[Dataset records]
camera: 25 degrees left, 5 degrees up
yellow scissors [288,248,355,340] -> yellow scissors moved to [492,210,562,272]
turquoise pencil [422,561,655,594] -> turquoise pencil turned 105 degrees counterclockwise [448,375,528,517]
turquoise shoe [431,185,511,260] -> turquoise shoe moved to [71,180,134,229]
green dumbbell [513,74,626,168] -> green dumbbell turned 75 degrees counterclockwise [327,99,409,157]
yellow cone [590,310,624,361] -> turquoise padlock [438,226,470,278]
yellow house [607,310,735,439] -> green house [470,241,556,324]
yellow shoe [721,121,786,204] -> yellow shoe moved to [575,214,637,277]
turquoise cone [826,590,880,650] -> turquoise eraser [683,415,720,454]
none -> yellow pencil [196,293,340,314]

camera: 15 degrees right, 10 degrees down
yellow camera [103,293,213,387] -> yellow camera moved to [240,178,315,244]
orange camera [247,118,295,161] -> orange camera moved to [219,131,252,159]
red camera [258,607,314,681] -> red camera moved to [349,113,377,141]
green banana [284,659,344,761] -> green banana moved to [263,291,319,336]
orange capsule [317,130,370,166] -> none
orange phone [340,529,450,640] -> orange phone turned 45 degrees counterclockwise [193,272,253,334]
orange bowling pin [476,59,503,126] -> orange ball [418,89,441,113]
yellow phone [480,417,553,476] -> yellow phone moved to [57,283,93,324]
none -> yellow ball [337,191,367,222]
[/Dataset records]
Description of the task – The lines from the one holding "orange capsule [317,130,370,166] -> none" to the last line of the entries, both included: retype them exactly and give nothing else.

Solved exercise –
orange capsule [317,130,370,166] -> none
orange phone [340,529,450,640] -> orange phone turned 45 degrees counterclockwise [193,272,253,334]
orange bowling pin [476,59,503,126] -> orange ball [418,89,441,113]
yellow phone [480,417,553,476] -> yellow phone moved to [57,283,93,324]
none -> yellow ball [337,191,367,222]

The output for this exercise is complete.